* REQUIRED WORK: Where a line contains the word "adipose", copy that line.

* Data records:
++++++++++
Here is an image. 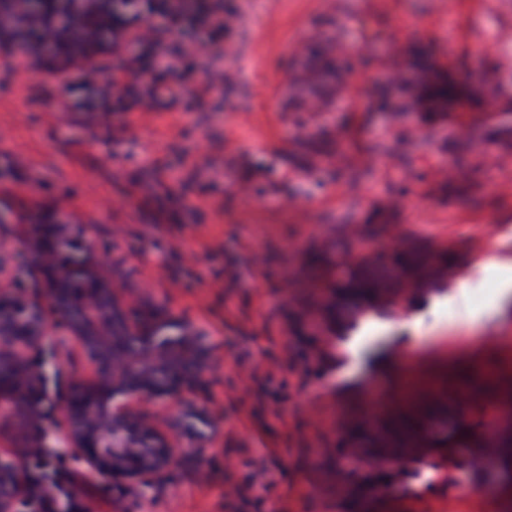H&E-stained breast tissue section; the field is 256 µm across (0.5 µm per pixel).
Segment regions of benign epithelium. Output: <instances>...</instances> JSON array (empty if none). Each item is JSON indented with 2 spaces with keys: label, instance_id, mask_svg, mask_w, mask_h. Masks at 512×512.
<instances>
[{
  "label": "benign epithelium",
  "instance_id": "1",
  "mask_svg": "<svg viewBox=\"0 0 512 512\" xmlns=\"http://www.w3.org/2000/svg\"><path fill=\"white\" fill-rule=\"evenodd\" d=\"M33 14L46 17L53 36L46 49L71 54L91 67L101 32L91 19L112 24L113 0L101 10L75 7L74 0H27ZM34 239L26 263L44 278L45 301L18 288L0 289V402L7 414L27 427L49 405L45 373L30 354L44 352L52 322L45 306L59 313L65 336L82 351L92 379L79 384L61 409L62 434L42 443L47 455L58 446L102 481L133 488L176 460L178 441L188 436L203 443L221 431L195 389L213 367L206 334L182 318L149 312L131 317L118 289L104 272L107 251L78 247L68 229ZM155 411L171 412L172 425L158 429ZM27 466L0 452V512H27Z\"/></svg>",
  "mask_w": 512,
  "mask_h": 512
}]
</instances>
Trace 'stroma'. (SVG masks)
Listing matches in <instances>:
<instances>
[{
  "label": "stroma",
  "instance_id": "stroma-1",
  "mask_svg": "<svg viewBox=\"0 0 512 512\" xmlns=\"http://www.w3.org/2000/svg\"><path fill=\"white\" fill-rule=\"evenodd\" d=\"M233 2L235 56L217 61L224 84L205 96L202 68L174 98L144 96L132 76L118 115L107 82L72 79L64 97L52 67L0 64V248L16 258L0 286L29 276L18 225L60 218L76 242L110 250L131 313L204 329L216 362L198 394L222 432L148 487L54 461L83 512H333L341 427L385 381L366 362L344 375L355 335L392 367L415 353L428 381L457 383L471 365L512 376V307L484 315L512 274V0ZM416 48L458 83L486 72L485 105L430 121L381 109V81L409 73ZM327 63L343 73L322 98L293 83ZM413 244L453 253L443 289L336 326L330 289L346 267ZM90 378L77 348L62 352L54 409L31 429L0 416V451L28 453ZM406 468L432 479L393 485L377 512H512L476 448L444 469Z\"/></svg>",
  "mask_w": 512,
  "mask_h": 512
}]
</instances>
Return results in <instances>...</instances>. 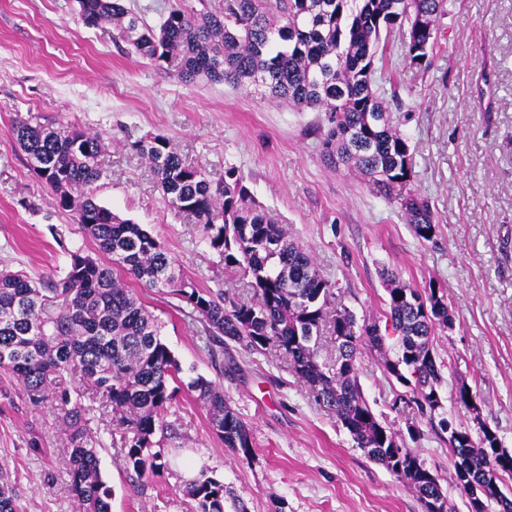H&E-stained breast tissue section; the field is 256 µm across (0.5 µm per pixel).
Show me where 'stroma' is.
Instances as JSON below:
<instances>
[{"instance_id":"35a3bbf8","label":"stroma","mask_w":512,"mask_h":512,"mask_svg":"<svg viewBox=\"0 0 512 512\" xmlns=\"http://www.w3.org/2000/svg\"><path fill=\"white\" fill-rule=\"evenodd\" d=\"M442 36L428 69L402 51V130L413 149L414 193L436 217L431 240L417 239L398 203L323 159L329 113L296 111L253 90L197 80L184 83L135 56L111 26L86 27L76 0H0V271L62 280L69 253L97 247L59 209L12 137L23 119L60 132H102L104 176L97 201L144 225L197 287L246 296L237 275L206 240L202 225L172 211L133 141L160 135L210 179L234 169L256 204L307 248L333 284L332 307L378 316L387 293L383 270L412 287L439 288L452 323L438 328L448 416L472 425L454 397L476 396L481 421L512 451V0H446ZM134 289L161 322L183 379L221 383L247 424L250 460L238 459L187 392L169 409L153 450L167 468L139 477L120 447L125 429L111 407L91 399L89 425L102 439L99 465L112 512H193L187 480L200 469L232 486L248 512H421L416 496L358 448L335 414L320 405L272 350L206 346L203 326L166 291ZM363 393L376 414L405 438L438 476L453 512H467L445 443L415 406L397 403L407 387L385 376L376 351L357 356ZM68 431L53 402L30 403L0 371V471L17 512H77L68 488Z\"/></svg>"}]
</instances>
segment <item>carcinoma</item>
<instances>
[{
  "instance_id": "obj_1",
  "label": "carcinoma",
  "mask_w": 512,
  "mask_h": 512,
  "mask_svg": "<svg viewBox=\"0 0 512 512\" xmlns=\"http://www.w3.org/2000/svg\"><path fill=\"white\" fill-rule=\"evenodd\" d=\"M85 25L110 23L139 57L162 66L177 61L185 83L212 82L252 87L271 102L298 111L331 112L322 140L323 157L335 168L352 166L383 198L400 205L415 236L429 240L436 220L428 204L408 189L414 178L409 138L400 130L402 74L389 70L374 83L378 64L400 46L412 67L429 60L441 36L445 0H222L214 10L182 3L159 28L123 0H78ZM12 136L29 167L52 190L59 208L77 223L111 263L74 251L66 277L45 289L19 271H0V371L18 378L35 405L53 397L69 428L70 489L79 512H111L112 491L99 469L101 439L86 423L81 396L53 386L79 372L96 395L121 413L127 428L123 459L139 475L165 466L150 453L157 431L175 399L171 384L181 364L161 339V324L133 289L114 275L165 288L199 316L206 339L244 342L256 351L273 345L294 373L331 410L358 447L405 483L422 512H451L447 492L424 461L381 420L363 395L356 359L363 346L382 351L384 372L410 388L413 402L431 425L448 434L456 484L466 507L476 498L512 512V452L483 423L472 430L448 419L438 393L441 365L432 337L451 322L448 303L436 288L421 291L386 269L383 318L357 321L347 310H328L332 283L312 256L250 200L231 168L224 180L183 159L162 136L140 139L132 148L149 164L170 208L203 225L209 247L224 269L241 271L253 298L226 301L224 293L200 289L175 273L174 260L142 225L98 203L92 186L104 170L103 138L74 129L17 120ZM385 327H380V322ZM329 331L336 342L335 371L317 361V340ZM209 413L212 431L244 460L252 456L246 423L224 397L223 386L198 376L187 385ZM195 512H247L235 490L203 468L185 486ZM14 488L0 472V512H15Z\"/></svg>"
}]
</instances>
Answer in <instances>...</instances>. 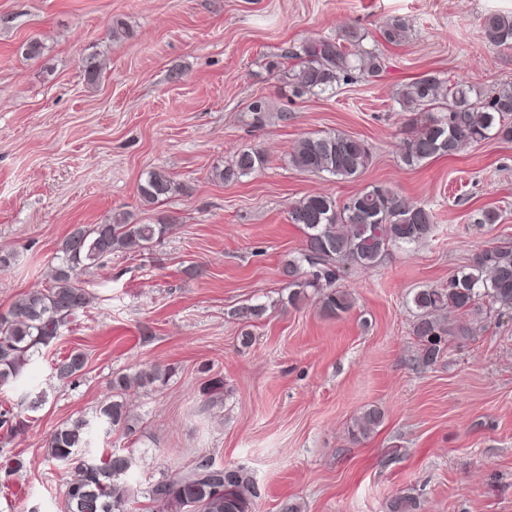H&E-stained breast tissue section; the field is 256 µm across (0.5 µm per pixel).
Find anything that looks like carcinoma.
I'll return each instance as SVG.
<instances>
[{"label": "carcinoma", "instance_id": "carcinoma-1", "mask_svg": "<svg viewBox=\"0 0 512 512\" xmlns=\"http://www.w3.org/2000/svg\"><path fill=\"white\" fill-rule=\"evenodd\" d=\"M484 39L492 46L512 49V14L489 11L481 21ZM406 24L395 19L383 31L390 43H400ZM365 36L347 31L335 40H320L302 49L304 58L288 72V84L296 97L329 92L340 83L371 76L381 68L380 56L363 47ZM401 107L410 112L441 110L425 120L404 145L399 161L416 167L438 158L456 155L468 143L491 136L512 141V83H503L488 96L458 80L452 84L426 76L405 85L398 93ZM252 125L262 127L269 119L266 103L257 99L248 105ZM371 159V148L362 139L344 132H324L296 141L289 163L298 171L326 173L340 181L358 177ZM265 165L264 154L253 148L237 152L216 177L238 181ZM178 189L162 170L150 172L138 184L137 194L152 205ZM288 220L306 234L303 260H290L283 267L288 278V303L296 305L311 292L318 297L320 311L328 317L349 312L352 293L339 285L341 272L349 266L371 269L379 266L392 247L416 245L433 230V212L424 204L405 203L386 185H374L343 204L328 194H314L289 207ZM170 222L135 224L125 216L113 223L79 225L62 241L58 264L42 289L20 295L0 313V389L16 386L31 365L59 338L76 314L90 306L94 295L79 278V272L97 267L117 253L141 254L167 236ZM308 268H303L302 263ZM489 308L512 311V243L483 249L462 270L448 277L443 288H422L411 302L416 310L412 333L419 342L418 365L434 366L448 348V342H464L474 336L472 322L446 320L441 313L455 312L480 318L481 300ZM266 311L262 304L246 305L235 311L238 320L249 323ZM86 355L80 350L55 360L52 374L59 381L75 382L82 376ZM171 370L154 366L134 374H118L110 382V395L95 410L59 425L45 443V455L73 472L66 484L64 512H137L138 496L166 507L169 512H252L259 497L254 477L244 466L231 468L223 478L188 468L163 476L142 492L133 489L127 476L135 458L129 452L114 451L94 460L87 457L94 426L105 431L132 435L139 419L127 406L131 391L166 384ZM203 409L222 404L224 381L213 378L203 392ZM48 401L45 390L25 391L18 401L0 408V428L17 434L27 427L24 410H35ZM383 414L375 406L365 409L355 422L354 438L370 436L382 424ZM416 497L393 498L388 512H416Z\"/></svg>", "mask_w": 512, "mask_h": 512}]
</instances>
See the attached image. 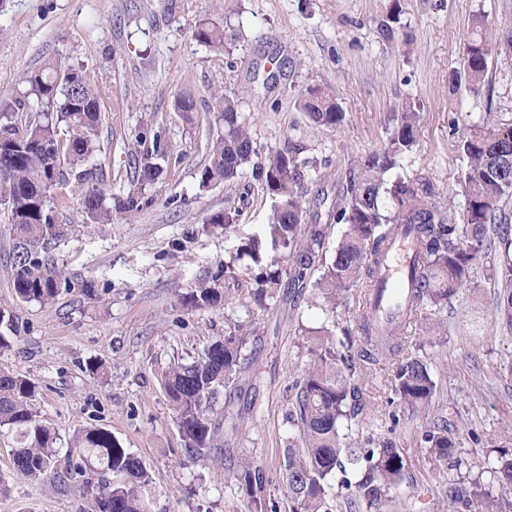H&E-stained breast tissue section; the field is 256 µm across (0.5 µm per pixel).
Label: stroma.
Wrapping results in <instances>:
<instances>
[{
  "instance_id": "stroma-1",
  "label": "stroma",
  "mask_w": 512,
  "mask_h": 512,
  "mask_svg": "<svg viewBox=\"0 0 512 512\" xmlns=\"http://www.w3.org/2000/svg\"><path fill=\"white\" fill-rule=\"evenodd\" d=\"M512 28V0H0V105L23 97L22 78L48 59L82 68L102 92L101 163L110 191H129L133 176L126 147L135 129L151 123L170 152L164 178L146 186L145 204L132 221L93 224L81 199L68 192L55 205L67 236L53 242L69 277L92 281L97 299L61 294L53 303L16 302L6 267L11 239L0 215V332L10 348L0 369L35 385L33 404L61 441L99 425L143 462V489L152 512H242V490L224 477L247 458L271 483L273 512L296 505L280 481L284 453L298 431L288 420L293 385L308 355L296 330L339 322L361 344L359 295L329 314L311 293L289 300L274 289L265 306L254 301L258 272L236 249L266 224L273 199L247 165L234 181L202 187L200 174L218 128L214 96L238 95L254 142L284 144L313 162L307 223L325 215L327 201L368 156L388 143L394 115L407 102L420 112L416 143L400 155L391 177L429 182L441 211L462 219L459 179L466 159L458 149L471 125L512 124V51L489 59L485 85L472 93L462 73L477 18ZM210 19L233 33L223 52L198 43L193 30ZM275 81H267L268 72ZM331 86L345 120L336 129L314 127L296 106L300 91ZM192 92L196 110L183 119L174 99ZM238 210L231 234L208 224L217 211ZM234 261L239 275L224 278ZM231 289L217 309L180 305L179 295L201 283ZM498 290L484 270L443 311L421 324L423 358L437 383L436 414L454 418L457 455L472 474L491 482L488 445L512 422V335L494 316ZM244 338L249 378L233 388L238 431H224L223 450L181 464L182 441L161 374L227 335ZM105 373L87 369L90 360ZM364 408L347 429L350 440L389 439L408 449V478L398 512H434L459 469L434 461L419 446L427 419L398 409L389 372L362 379ZM399 413L392 424L390 413ZM15 432L0 428V512H94L75 483L33 482L13 470Z\"/></svg>"
}]
</instances>
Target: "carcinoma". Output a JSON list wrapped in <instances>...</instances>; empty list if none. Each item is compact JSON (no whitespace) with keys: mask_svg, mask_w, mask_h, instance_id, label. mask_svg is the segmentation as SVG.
Segmentation results:
<instances>
[{"mask_svg":"<svg viewBox=\"0 0 512 512\" xmlns=\"http://www.w3.org/2000/svg\"><path fill=\"white\" fill-rule=\"evenodd\" d=\"M196 40L215 51L234 40L223 26L209 20L194 29ZM512 49V31L502 32L479 20L466 45L464 79L479 92L485 82L488 59L498 47ZM27 97L0 107V206L7 213L12 245L7 257L13 298L22 303L49 304L61 292L79 291L94 296L90 281H74L62 274L51 254V243L63 235L55 223L52 193L63 170L75 173V190L82 197L86 219L94 224L128 220L142 209L141 194L131 191L114 196L105 188L102 168L91 163L99 150L102 125L97 86L82 70L48 61L24 76ZM36 100L37 119L18 117ZM239 99L215 96L216 121L224 131L210 144L209 161L200 184L227 183L259 154L239 109ZM297 106L316 127L336 128L344 112L328 88L307 87ZM419 113L407 104L395 114L388 148L370 155L349 176L339 203L329 220L346 226L336 243L330 263L323 262L324 234L318 225L305 224L310 161L296 148L267 153L259 176L273 206L269 222L260 233L242 242L237 255H246L262 269L256 293L263 303L267 289L288 288L302 293L311 272L320 270L312 284L314 295L335 313L347 303L354 288L365 286L359 330L368 348L363 357L371 364L388 363L413 338L404 331L418 326L432 311H440L464 287L474 269L485 268L501 288L493 308L499 323L512 331V224L502 220L501 203L512 197V125L474 126L464 134L460 149L468 159L460 181L466 200L463 223L443 213L430 201L429 185L389 182L385 175L399 155L412 149ZM168 155V145L154 135L145 155L134 160V180L143 187L162 179L157 160ZM237 211L213 214L208 223L226 231L237 223ZM407 228L415 242V288L401 312L380 334L375 327L379 293L376 272L393 237ZM229 296L202 285L182 297L196 308H213ZM298 335L309 358L295 396L290 422L299 438L288 446L281 475L282 485L297 503L295 512H333L327 498L328 479L340 474L338 487L349 491L348 505L361 512H396L394 492L406 479V457L390 441L354 444L341 434L344 421L357 416L359 384L356 383L353 343L336 338L335 327L298 325ZM243 340L229 335L210 344L189 361H175L163 373V389L173 407L182 441V463L193 462L219 448L224 420L234 418L230 404L218 406L219 397L249 368L242 356ZM391 385L399 405L412 412L431 411L436 383L424 360L406 354L393 363ZM33 383L25 376L0 369V427L17 433L13 468L22 477L36 480L58 473L59 449L54 429L38 419L30 404ZM427 453L438 462L462 467L457 443L445 419H437L422 433ZM495 457L487 460L493 481L512 490V426L492 440ZM95 463L101 478L85 479L86 467ZM112 474L120 477L114 481ZM82 478L80 493L95 501L97 512H150L141 488L150 481L142 461L122 447L112 432L100 426L75 431L65 454L61 479ZM245 492L244 512H267L265 487L270 482L263 469L243 460L228 474ZM492 485L481 477H467L445 490L437 512H490Z\"/></svg>","mask_w":512,"mask_h":512,"instance_id":"obj_1","label":"carcinoma"}]
</instances>
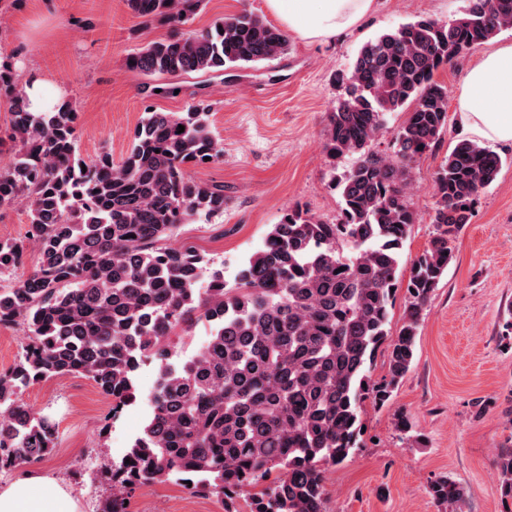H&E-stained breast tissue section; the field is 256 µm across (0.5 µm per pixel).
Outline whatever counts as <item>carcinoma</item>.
<instances>
[{
    "instance_id": "1",
    "label": "carcinoma",
    "mask_w": 512,
    "mask_h": 512,
    "mask_svg": "<svg viewBox=\"0 0 512 512\" xmlns=\"http://www.w3.org/2000/svg\"><path fill=\"white\" fill-rule=\"evenodd\" d=\"M125 2L145 22L171 27L126 58L150 95L174 92L173 78L211 76L287 50V35L247 10L195 32L186 25L204 0ZM504 29H512V0H468L447 24L422 17L366 42L346 97L327 115V157H356L333 183L338 218L287 209L230 287L224 270L193 248L167 244L182 225L224 215V188L188 172L224 156L206 101L184 112H145L124 160L87 163L76 154L72 104L31 110L1 68L13 160L0 171V206L26 200L39 258L0 287V325L29 337L0 372V470L57 447L56 422L20 399L28 387L82 376L116 411L135 398L141 362L166 361L167 339L205 322L211 330L198 353L164 368L152 415L129 462L112 470L102 512H127L135 489L168 481L226 499L257 487L252 512H326L324 467L355 448L365 400L384 405L409 371L430 295L502 167L477 141L456 140L434 173V235L404 275L401 251L422 220L409 196L411 170L448 129V86L435 75ZM396 112L407 118L386 155L375 143ZM26 250L22 240H0V274L25 268ZM401 287L404 322L393 335L390 308ZM381 348L387 375L374 384L370 368ZM495 466L512 499V448ZM431 494L442 512H461L466 489L443 476Z\"/></svg>"
}]
</instances>
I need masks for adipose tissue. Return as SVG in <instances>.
<instances>
[{
    "label": "adipose tissue",
    "instance_id": "obj_1",
    "mask_svg": "<svg viewBox=\"0 0 512 512\" xmlns=\"http://www.w3.org/2000/svg\"><path fill=\"white\" fill-rule=\"evenodd\" d=\"M268 11L290 34L327 42L355 28L370 13L373 0H265ZM467 131L491 144L512 143V43L486 52L463 78L456 98ZM38 478L0 486V512H79L63 487L45 492Z\"/></svg>",
    "mask_w": 512,
    "mask_h": 512
}]
</instances>
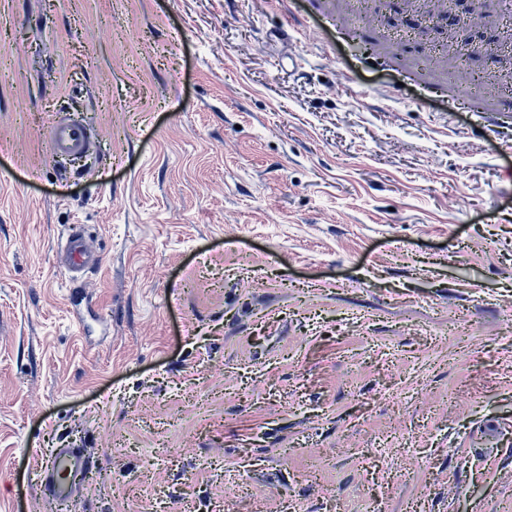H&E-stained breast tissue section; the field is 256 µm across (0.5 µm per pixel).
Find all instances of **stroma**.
Here are the masks:
<instances>
[{
  "mask_svg": "<svg viewBox=\"0 0 512 512\" xmlns=\"http://www.w3.org/2000/svg\"><path fill=\"white\" fill-rule=\"evenodd\" d=\"M334 4L0 0V512H512V118ZM48 136L55 154L77 155L88 150L95 134L78 124H72L64 117L55 119L48 128ZM98 256L86 238L77 229L72 230L58 257V267L65 269L71 280L79 278L90 264L98 263ZM32 473L41 481L44 495L68 501L75 479L89 469V458L81 448H57L46 460L30 459Z\"/></svg>",
  "mask_w": 512,
  "mask_h": 512,
  "instance_id": "35a3bbf8",
  "label": "stroma"
}]
</instances>
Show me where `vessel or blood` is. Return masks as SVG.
<instances>
[{"instance_id":"vessel-or-blood-1","label":"vessel or blood","mask_w":512,"mask_h":512,"mask_svg":"<svg viewBox=\"0 0 512 512\" xmlns=\"http://www.w3.org/2000/svg\"><path fill=\"white\" fill-rule=\"evenodd\" d=\"M48 136L55 154L77 155L88 150L95 135L84 127L70 123L66 118L55 119L48 128ZM98 258L89 241L72 232L62 248L57 264L70 278L76 279ZM33 474L40 480L45 495L58 501L70 500L75 479L89 468V459L79 448H58L45 460L31 459Z\"/></svg>"}]
</instances>
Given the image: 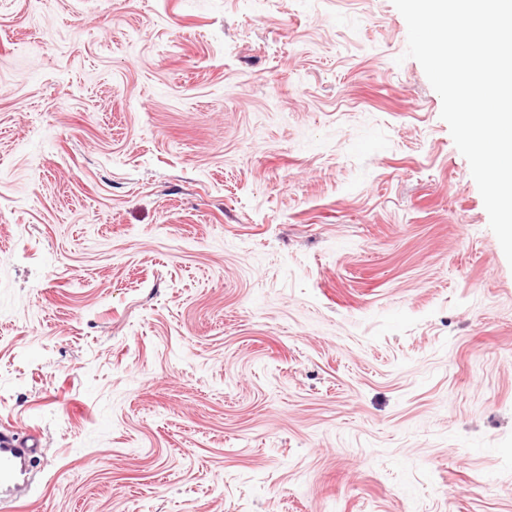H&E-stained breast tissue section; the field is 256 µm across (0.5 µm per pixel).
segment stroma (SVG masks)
<instances>
[{
  "mask_svg": "<svg viewBox=\"0 0 512 512\" xmlns=\"http://www.w3.org/2000/svg\"><path fill=\"white\" fill-rule=\"evenodd\" d=\"M392 0H0V512H512V265ZM25 463V451L18 448L17 440L13 433L0 434V483L15 481L23 472Z\"/></svg>",
  "mask_w": 512,
  "mask_h": 512,
  "instance_id": "35a3bbf8",
  "label": "stroma"
}]
</instances>
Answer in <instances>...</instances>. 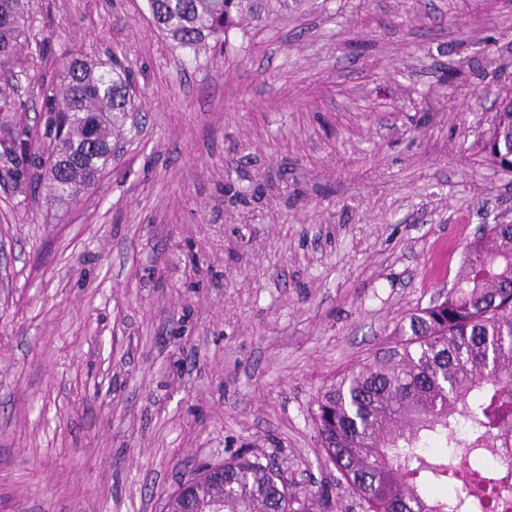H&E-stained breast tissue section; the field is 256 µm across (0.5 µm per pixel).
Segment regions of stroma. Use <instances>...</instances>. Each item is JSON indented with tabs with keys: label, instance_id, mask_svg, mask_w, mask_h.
Returning a JSON list of instances; mask_svg holds the SVG:
<instances>
[{
	"label": "stroma",
	"instance_id": "35a3bbf8",
	"mask_svg": "<svg viewBox=\"0 0 512 512\" xmlns=\"http://www.w3.org/2000/svg\"><path fill=\"white\" fill-rule=\"evenodd\" d=\"M13 124L56 59L118 58L138 109L74 204L0 156V512H163L203 464L330 482L314 402L512 224L484 161L512 0H327L172 48L146 0H32Z\"/></svg>",
	"mask_w": 512,
	"mask_h": 512
}]
</instances>
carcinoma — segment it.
I'll return each instance as SVG.
<instances>
[{
	"label": "carcinoma",
	"instance_id": "carcinoma-1",
	"mask_svg": "<svg viewBox=\"0 0 512 512\" xmlns=\"http://www.w3.org/2000/svg\"><path fill=\"white\" fill-rule=\"evenodd\" d=\"M290 0H148L173 47L196 51L226 40L240 21L265 25ZM31 19L24 0H0V116L14 110ZM63 82L39 87L44 130L0 137L6 154L25 139L27 168L43 199L76 202L112 166L110 145L136 111L122 65L78 58L59 64ZM512 136V112L496 113L491 140ZM456 287L416 308L384 353L319 394L317 443L363 512H512V225L492 224L465 247ZM199 512H310L329 503L320 487L301 500L263 453L207 465L167 496L178 512L184 491Z\"/></svg>",
	"mask_w": 512,
	"mask_h": 512
}]
</instances>
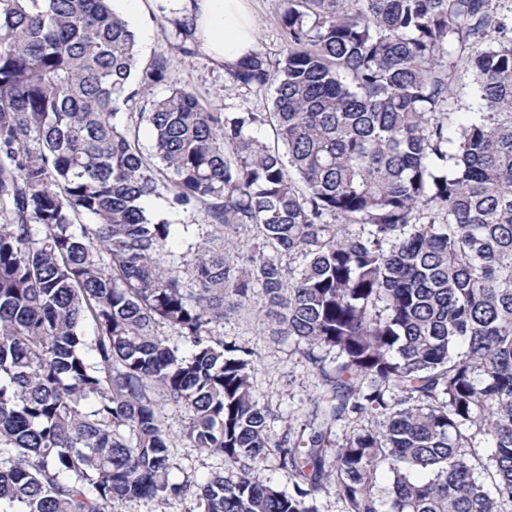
++++++++++
* FULL RESPONSE:
I need masks for adipose tissue. Return as SVG in <instances>.
    "label": "adipose tissue",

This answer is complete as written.